Below this line is a set of entries; quote exactly the lines from the line that contains "yellow cupcake [389,109,432,154]" to the line that contains "brown cutting board [619,324,749,375]", both lines included.

§ **DATA UNDER STUDY**:
☆ ☆ ☆

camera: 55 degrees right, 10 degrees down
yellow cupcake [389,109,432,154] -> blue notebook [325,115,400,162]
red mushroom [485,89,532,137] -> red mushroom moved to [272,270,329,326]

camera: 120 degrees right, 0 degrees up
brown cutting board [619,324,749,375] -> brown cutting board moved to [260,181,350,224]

☆ ☆ ☆

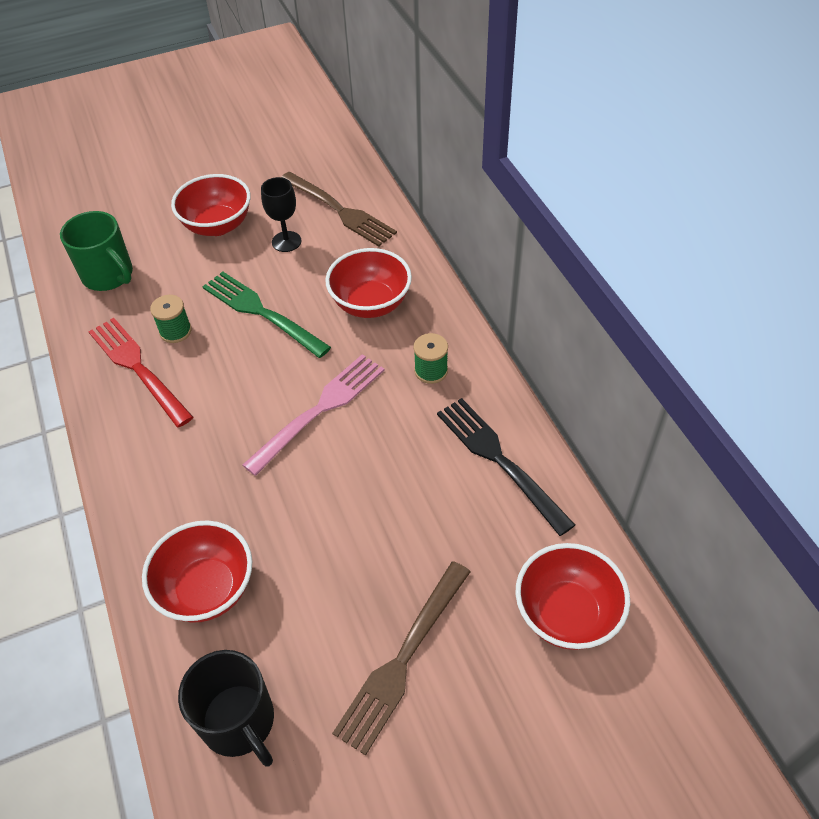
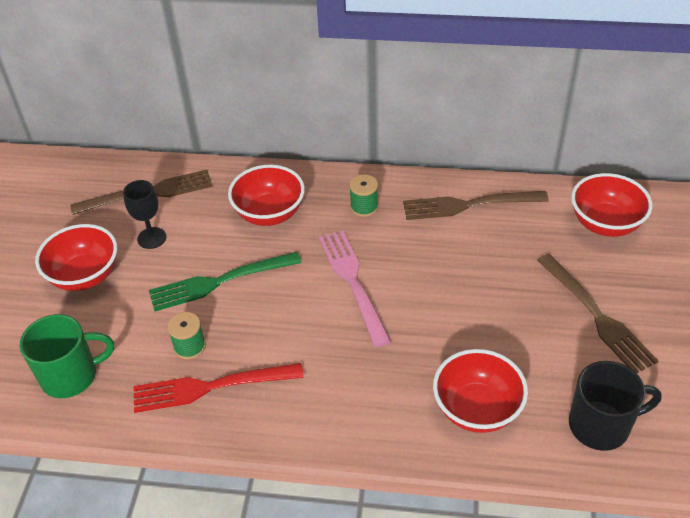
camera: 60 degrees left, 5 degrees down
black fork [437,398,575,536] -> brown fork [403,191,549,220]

☆ ☆ ☆

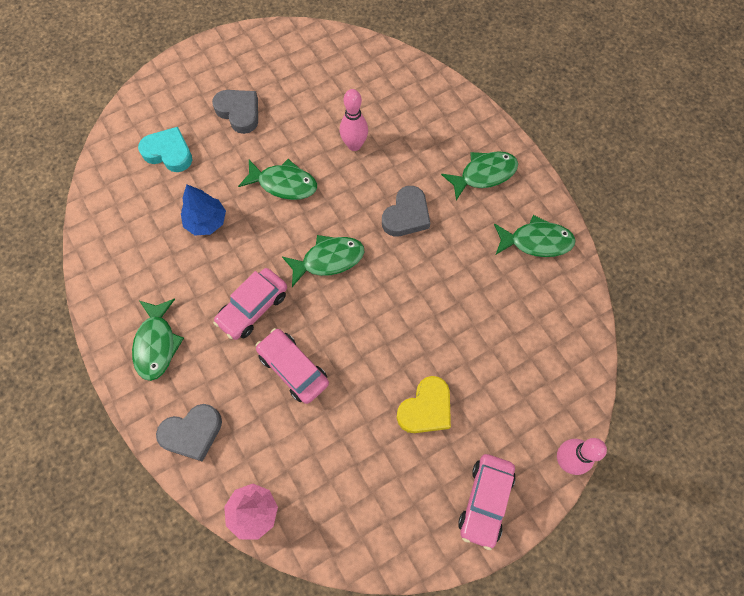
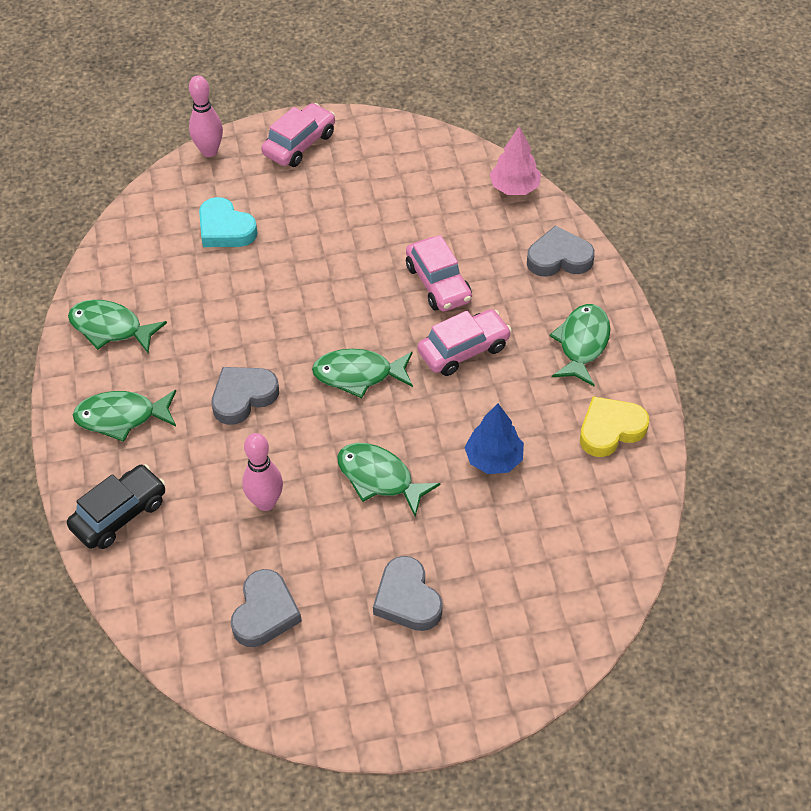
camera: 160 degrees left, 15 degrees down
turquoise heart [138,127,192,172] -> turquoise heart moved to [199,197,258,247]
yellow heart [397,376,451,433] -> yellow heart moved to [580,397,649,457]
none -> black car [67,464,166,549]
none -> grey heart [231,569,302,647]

☆ ☆ ☆

§ **EXERCISE SOLUTION**:
yellow cupcake [389,109,432,154] -> blue notebook [325,115,400,162]
red mushroom [485,89,532,137] -> red mushroom moved to [272,270,329,326]

camera: 120 degrees right, 0 degrees up
brown cutting board [619,324,749,375] -> brown cutting board moved to [260,181,350,224]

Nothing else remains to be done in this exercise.